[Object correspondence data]

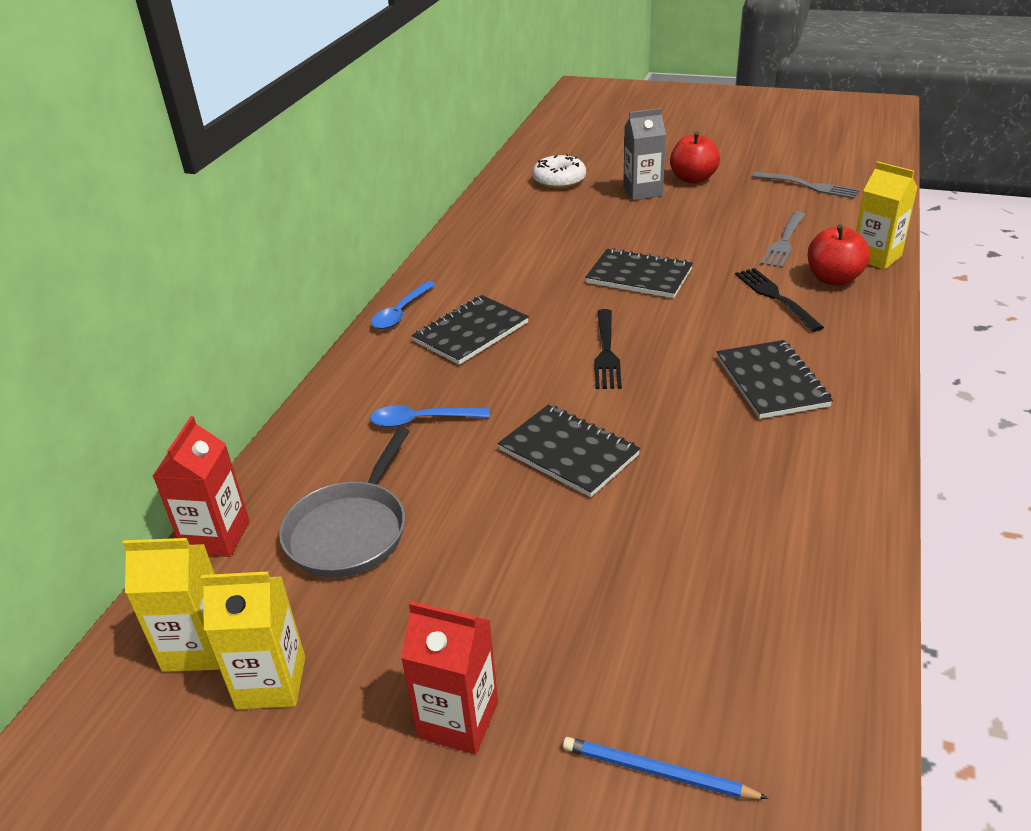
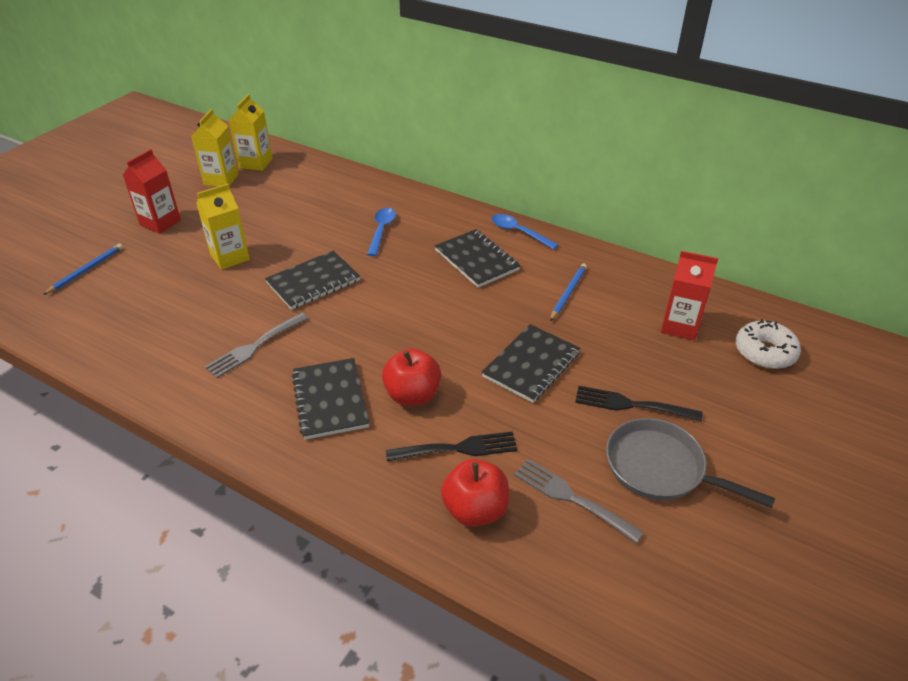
camera: 100 degrees right, 5 degrees up
red carton [153,416,250,557] -> red carton moved to [661,251,718,340]
grey pan [279,427,410,578] -> grey pan moved to [606,418,775,508]
black fork [594,309,622,389] -> black fork moved to [575,386,703,422]
grey carton [623,108,666,200] -> none
red apple [670,131,720,184] -> red apple moved to [382,348,441,406]
black notebook [717,340,833,419] -> black notebook turned 75 degrees clockwise [292,358,369,440]
grey fork [752,172,860,199] -> grey fork moved to [205,313,308,378]
yellow carton [856,161,918,270] -> yellow carton moved to [196,184,250,270]
none -> blue pencil [550,264,587,321]

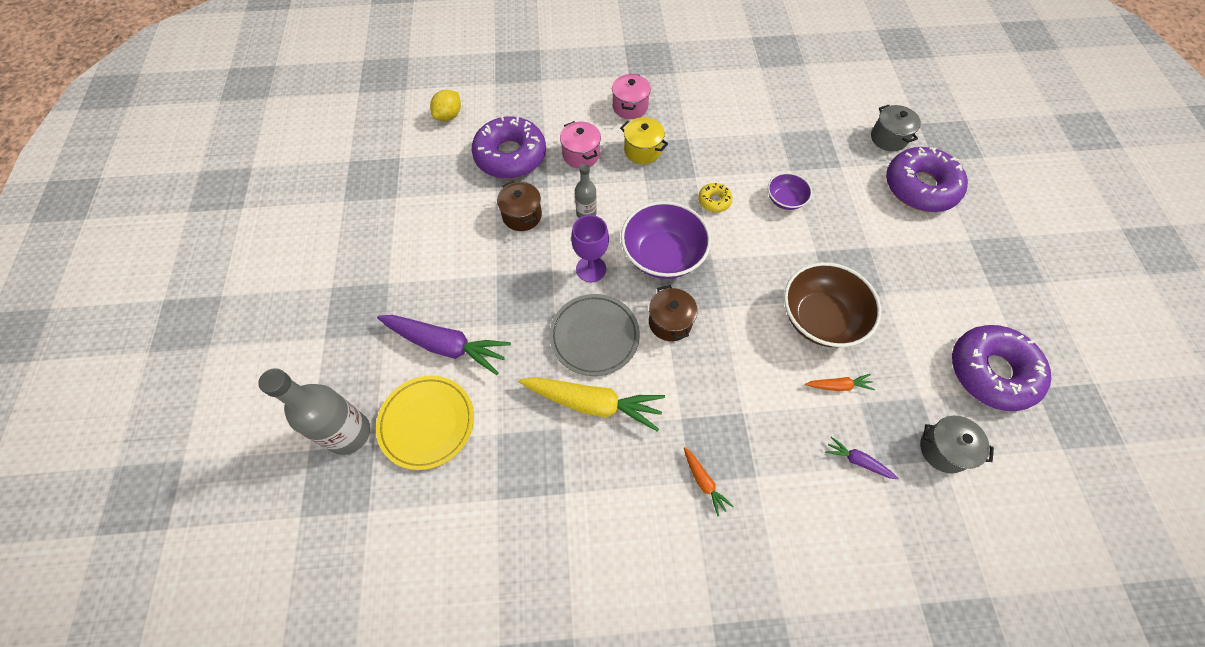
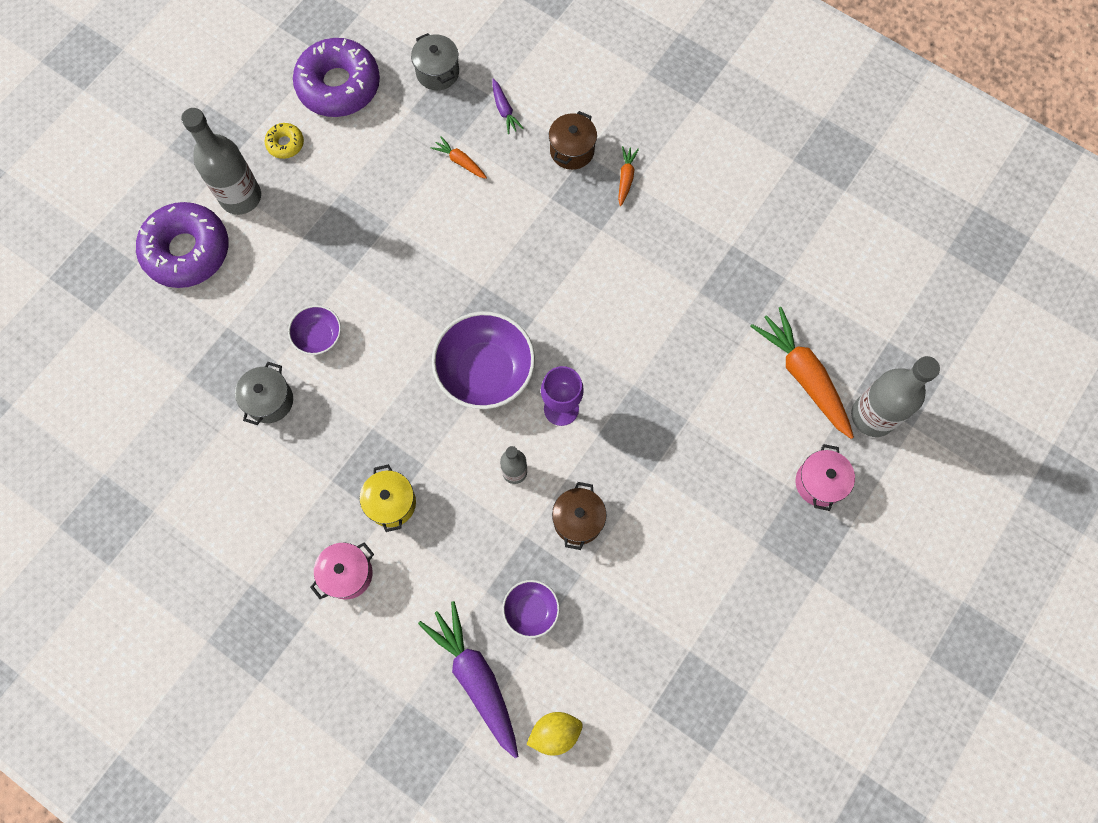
camera: 140 degrees left, 10 degrees up
yellow plate [376,376,474,470] -> orange carrot [750,307,854,439]
purple carrot [377,315,511,375] -> purple carrot moved to [418,601,518,758]
purple donut [471,116,546,179] -> purple bowl [502,580,560,638]
yellow carrot [519,377,665,432] -> none
grey plate [549,294,640,376] -> none
pink pot [560,121,601,169] -> pink pot moved to [796,444,855,511]
brown pot [649,285,698,341] -> brown pot moved to [549,111,597,170]
yellow donut [698,183,733,212] -> yellow donut moved to [265,123,304,159]
brown bowl [784,262,881,347] -> none
grey pot [871,105,921,152] -> grey pot moved to [235,362,293,425]
none -> grey bottle [181,108,261,215]

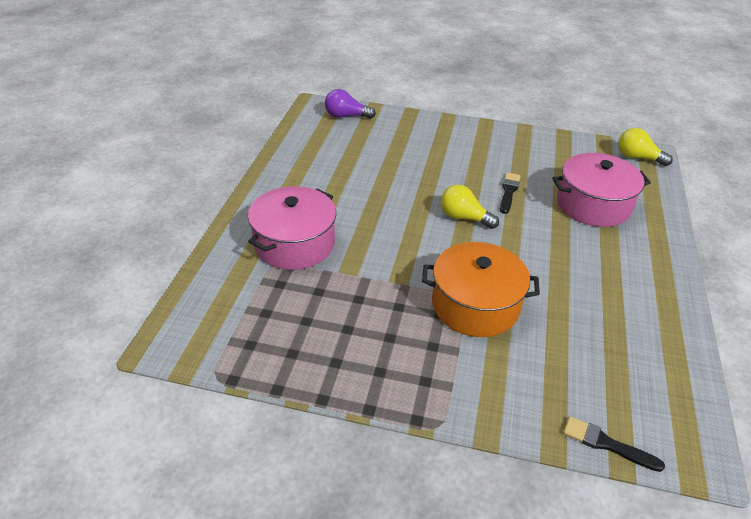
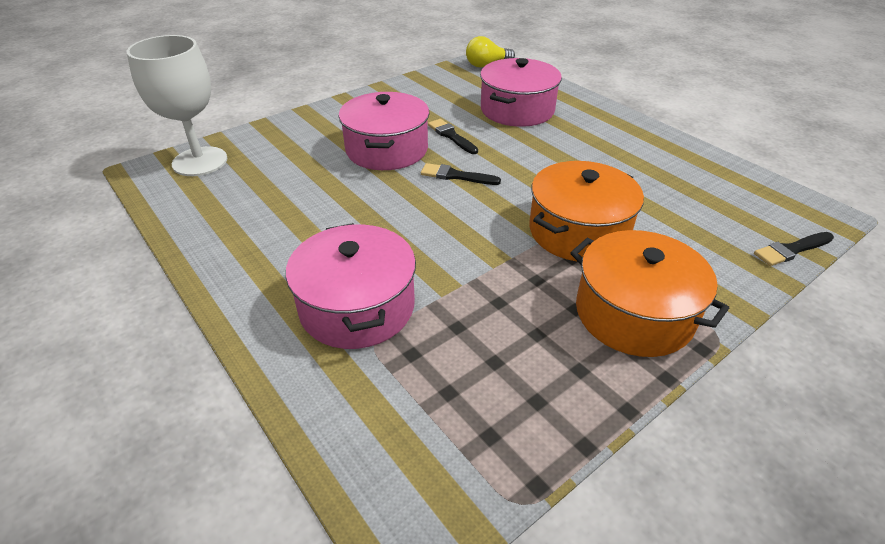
camera: 50 degrees left, 0 degrees up
purple light bulb [325,89,376,119] -> white goblet [127,35,227,176]
yellow light bulb [441,185,499,229] -> black brush [421,163,501,185]
none -> pink pot [339,92,429,170]
none -> orange pot [570,230,729,357]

**What is being asked**
Images are to be excluded, and each record above written out word for word.

**Answer box**
camera: 100 degrees right, 5 degrees up
red carton [153,416,250,557] -> red carton moved to [661,251,718,340]
grey pan [279,427,410,578] -> grey pan moved to [606,418,775,508]
black fork [594,309,622,389] -> black fork moved to [575,386,703,422]
grey carton [623,108,666,200] -> none
red apple [670,131,720,184] -> red apple moved to [382,348,441,406]
black notebook [717,340,833,419] -> black notebook turned 75 degrees clockwise [292,358,369,440]
grey fork [752,172,860,199] -> grey fork moved to [205,313,308,378]
yellow carton [856,161,918,270] -> yellow carton moved to [196,184,250,270]
none -> blue pencil [550,264,587,321]

camera: 140 degrees left, 10 degrees up
yellow plate [376,376,474,470] -> orange carrot [750,307,854,439]
purple carrot [377,315,511,375] -> purple carrot moved to [418,601,518,758]
purple donut [471,116,546,179] -> purple bowl [502,580,560,638]
yellow carrot [519,377,665,432] -> none
grey plate [549,294,640,376] -> none
pink pot [560,121,601,169] -> pink pot moved to [796,444,855,511]
brown pot [649,285,698,341] -> brown pot moved to [549,111,597,170]
yellow donut [698,183,733,212] -> yellow donut moved to [265,123,304,159]
brown bowl [784,262,881,347] -> none
grey pot [871,105,921,152] -> grey pot moved to [235,362,293,425]
none -> grey bottle [181,108,261,215]

camera: 50 degrees left, 0 degrees up
purple light bulb [325,89,376,119] -> white goblet [127,35,227,176]
yellow light bulb [441,185,499,229] -> black brush [421,163,501,185]
none -> pink pot [339,92,429,170]
none -> orange pot [570,230,729,357]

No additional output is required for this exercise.